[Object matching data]
____

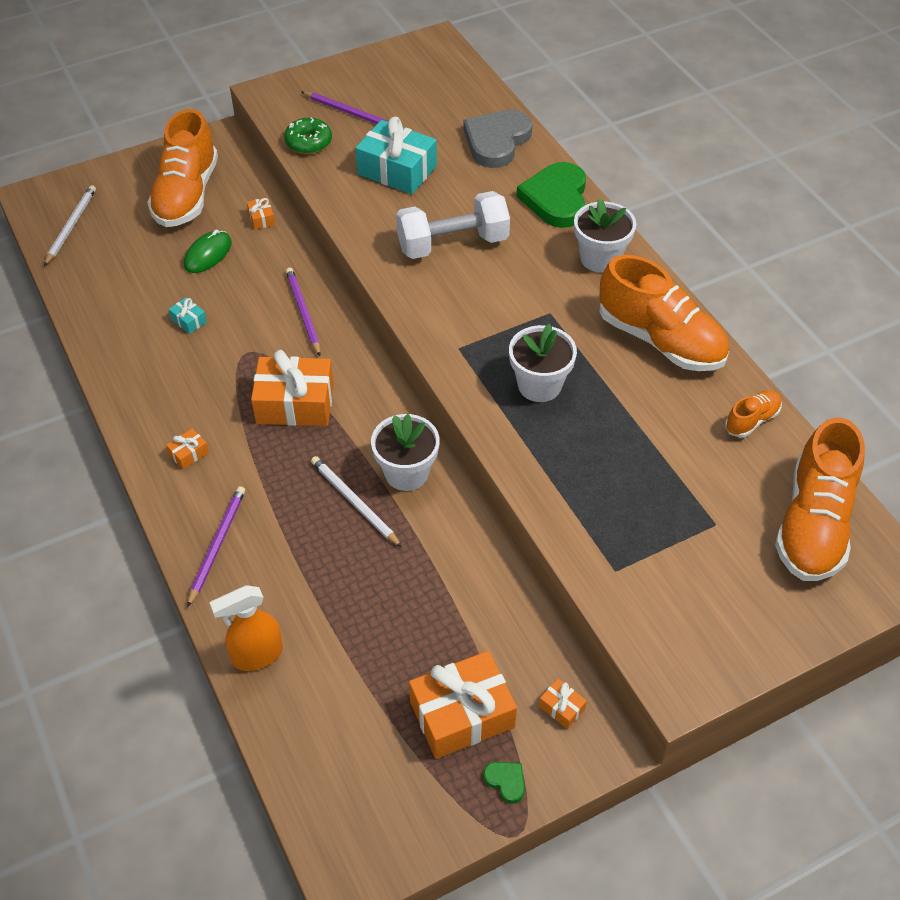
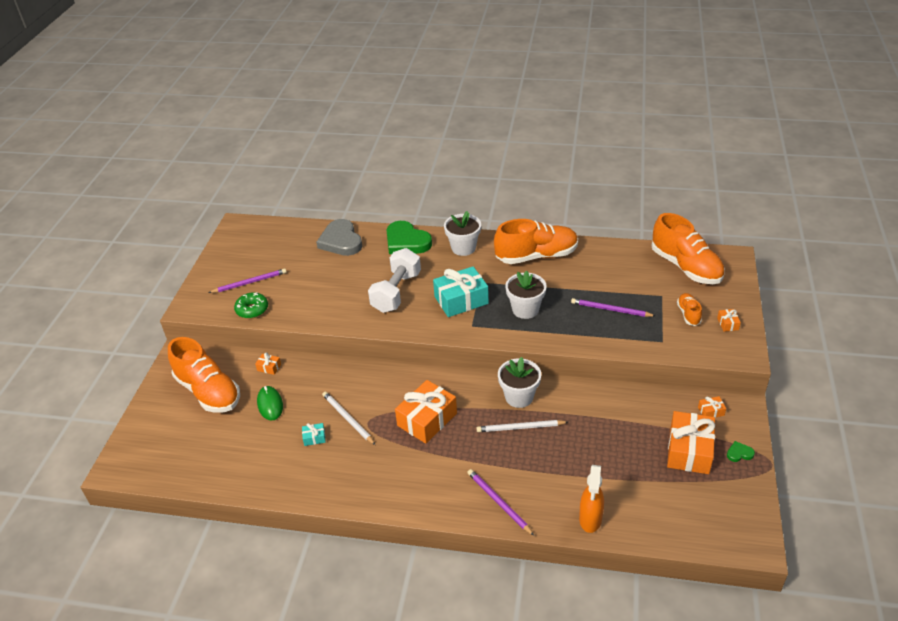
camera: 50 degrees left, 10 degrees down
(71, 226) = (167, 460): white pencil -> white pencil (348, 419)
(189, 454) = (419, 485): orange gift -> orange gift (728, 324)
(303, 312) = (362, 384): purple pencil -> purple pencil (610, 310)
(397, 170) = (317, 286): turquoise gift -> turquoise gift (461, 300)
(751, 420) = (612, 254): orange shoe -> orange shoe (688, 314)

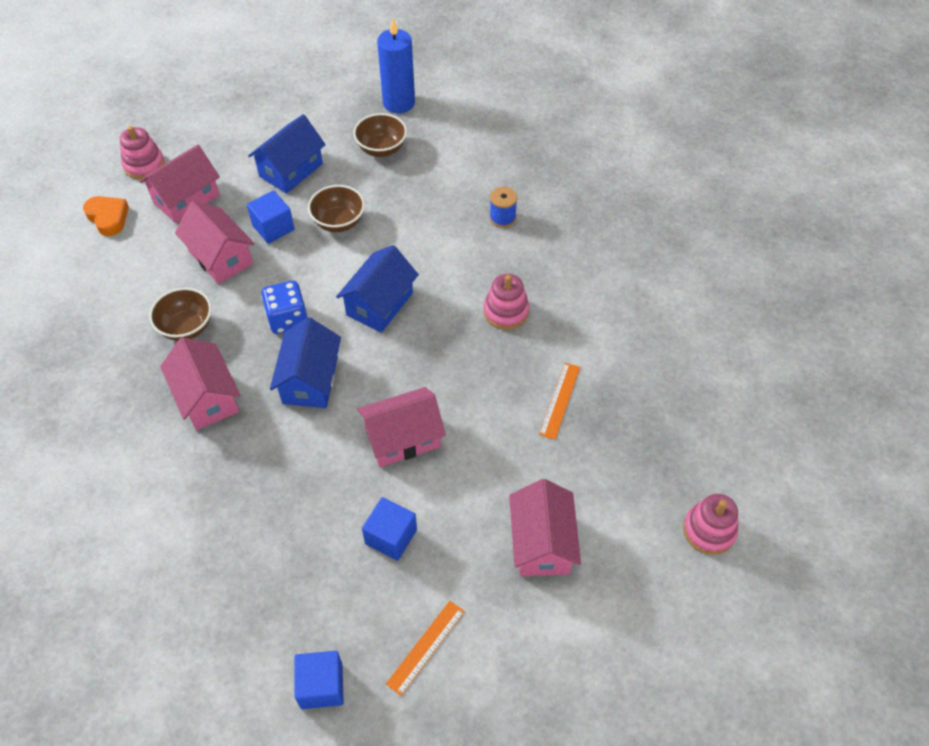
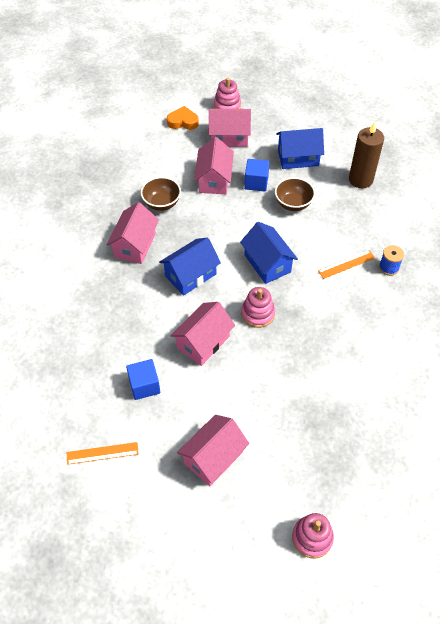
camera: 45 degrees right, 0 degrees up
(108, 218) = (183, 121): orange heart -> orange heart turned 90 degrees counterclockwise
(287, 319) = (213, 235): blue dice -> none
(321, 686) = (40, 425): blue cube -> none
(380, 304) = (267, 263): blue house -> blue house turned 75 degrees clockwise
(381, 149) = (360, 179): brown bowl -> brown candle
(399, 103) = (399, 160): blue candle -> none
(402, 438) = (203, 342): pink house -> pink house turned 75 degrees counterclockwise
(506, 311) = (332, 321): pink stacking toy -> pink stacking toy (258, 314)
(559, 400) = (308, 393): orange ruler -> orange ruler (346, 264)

____

Problem description:
Gather from the entries above all lines that include the string "blue".

Answer area:
(287, 319) = (213, 235): blue dice -> none
(321, 686) = (40, 425): blue cube -> none
(380, 304) = (267, 263): blue house -> blue house turned 75 degrees clockwise
(399, 103) = (399, 160): blue candle -> none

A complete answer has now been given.